## [EXERCISE PROMPT]
Find the line with "D1: LED blue" in the records below. Copy it and every line after it, up to and including the line with "U1 pin MCLR: COM -> none".

## [GIVEN ENTRIES]
****************************************
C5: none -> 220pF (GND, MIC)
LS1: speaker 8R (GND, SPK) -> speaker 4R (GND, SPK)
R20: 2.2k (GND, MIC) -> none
****************************************
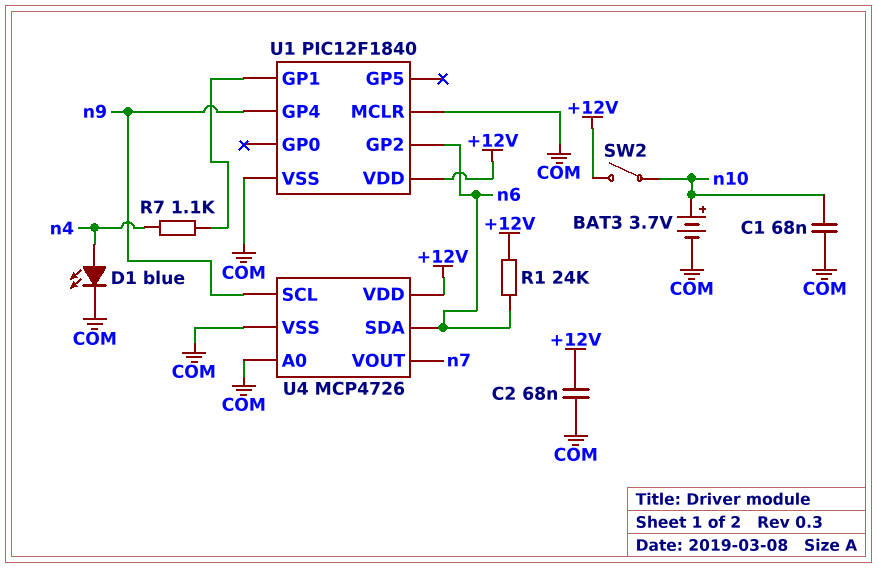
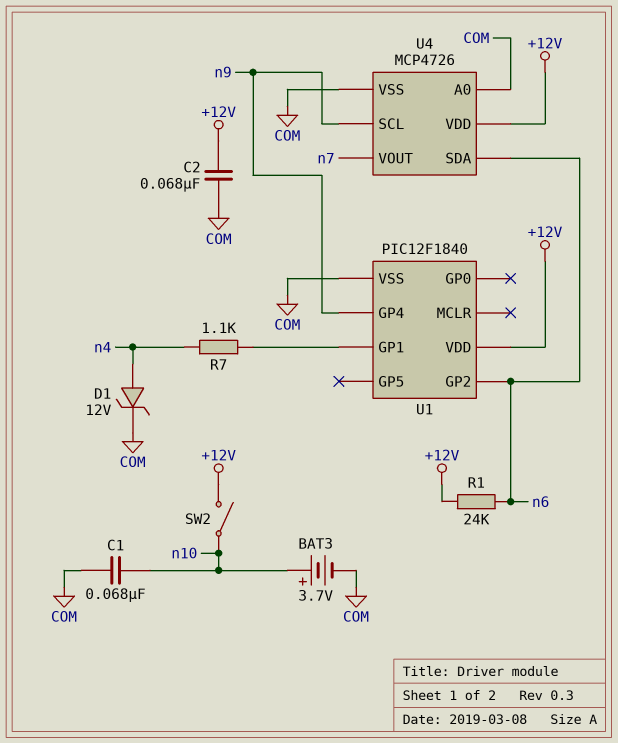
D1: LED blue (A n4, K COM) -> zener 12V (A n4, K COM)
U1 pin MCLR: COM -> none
****************************************
## [ANSWER AREA]
D1: LED blue (A n4, K COM) -> zener 12V (A n4, K COM)
U1 pin MCLR: COM -> none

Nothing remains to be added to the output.